Task |
Pull from the data below each line where the word "assiette" occurs, and copy it.

Data excerpts |
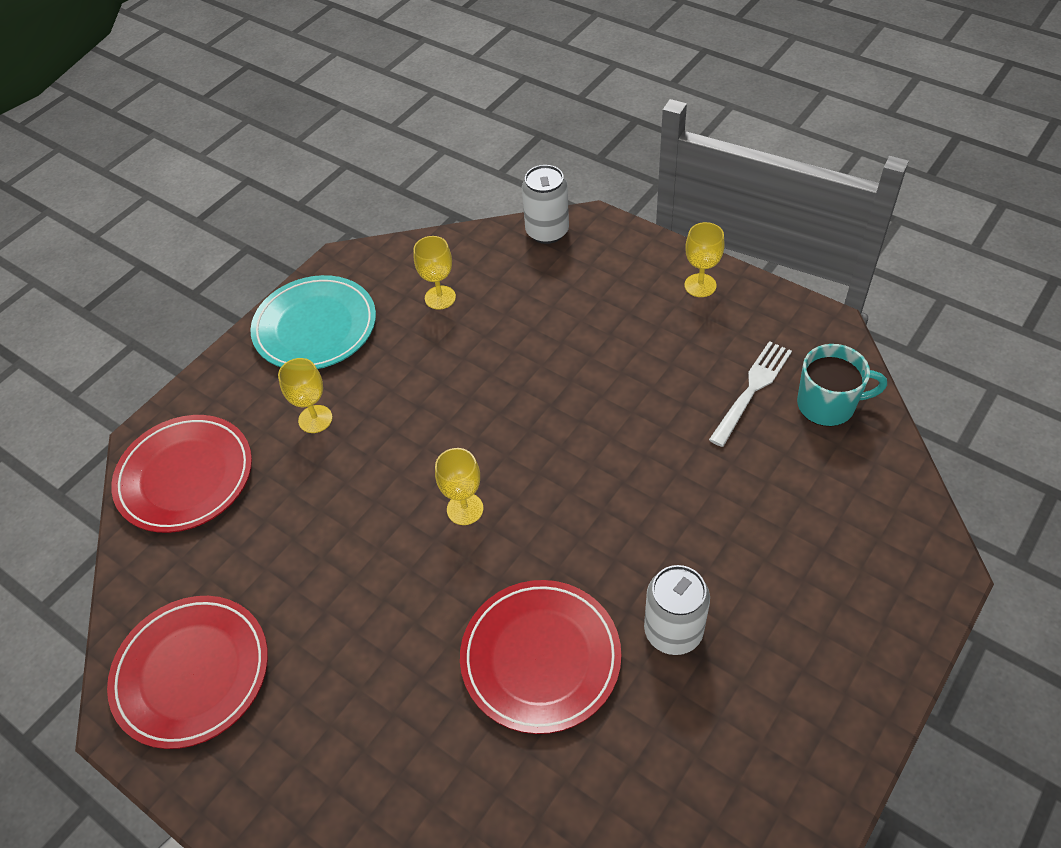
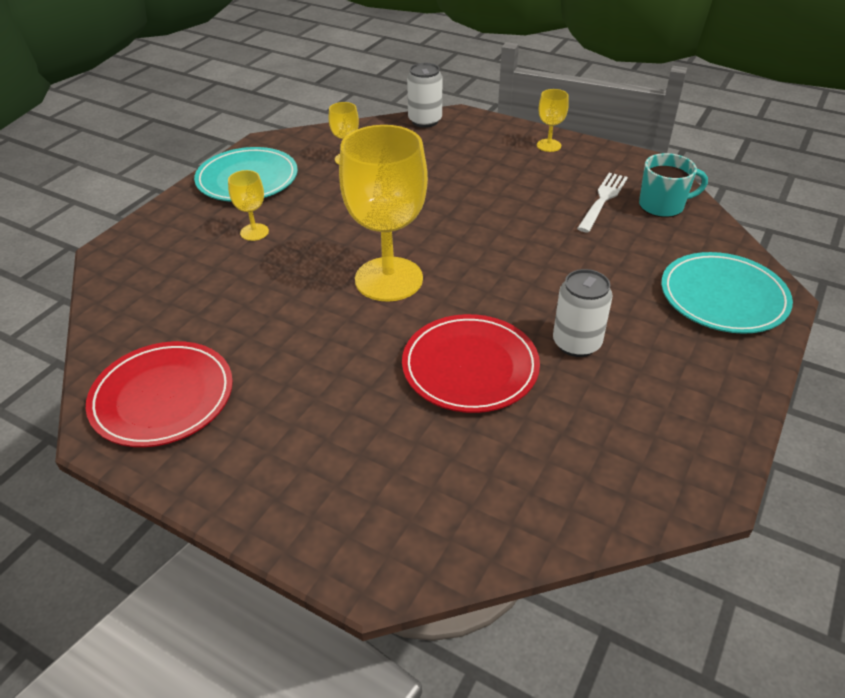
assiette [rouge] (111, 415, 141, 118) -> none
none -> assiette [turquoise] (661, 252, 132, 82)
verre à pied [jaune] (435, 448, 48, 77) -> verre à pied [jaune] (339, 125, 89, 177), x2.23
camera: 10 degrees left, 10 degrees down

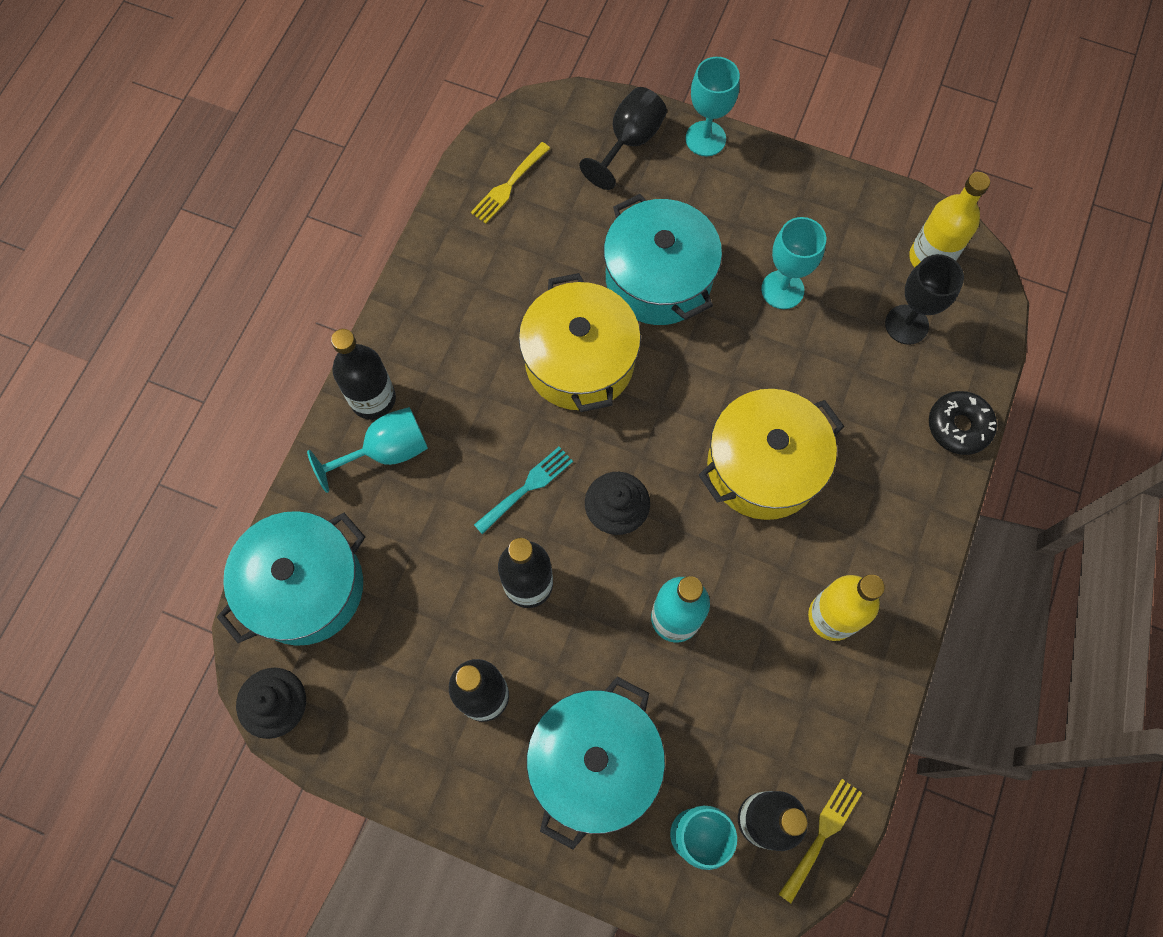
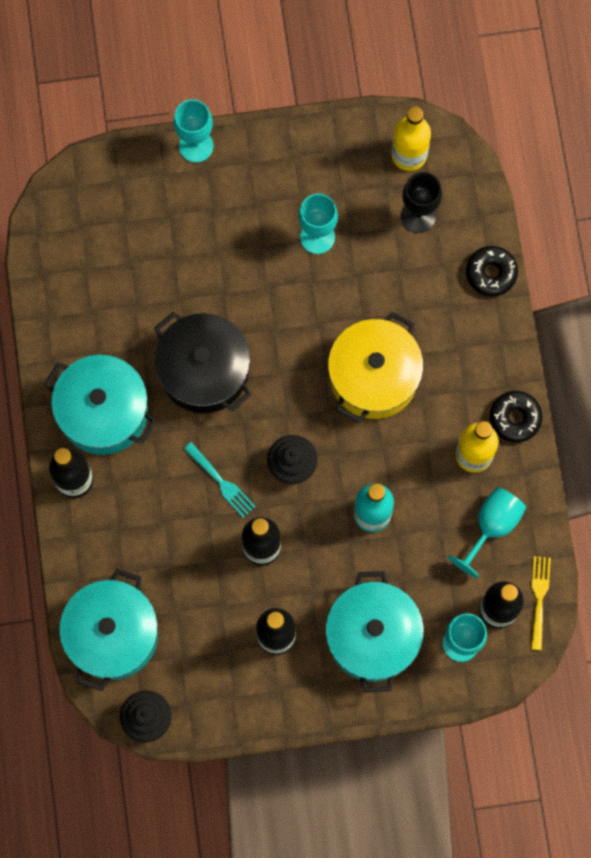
fourchette [jaune] (471, 142, 79, 82) -> none
verre à pied [noir] (579, 87, 88, 103) -> none
none -> beignet [noir] (490, 391, 53, 52)
verre à pied [turquoise] (307, 407, 121, 86) -> verre à pied [turquoise] (448, 487, 78, 91), relocated
marmite [turquoise] (604, 194, 118, 131) -> marmite [turquoise] (44, 355, 113, 100), relocated
marmite [jaune] (519, 273, 122, 139) -> marmite [noir] (154, 312, 97, 101)
fourchette [turquoise] (474, 447, 99, 87) -> fourchette [turquoise] (184, 442, 72, 76), 120 degrees clockwise
camera: 30 degrees left, 5 degrees up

Response to the task |
assiette [rouge] (111, 415, 141, 118) -> none
none -> assiette [turquoise] (661, 252, 132, 82)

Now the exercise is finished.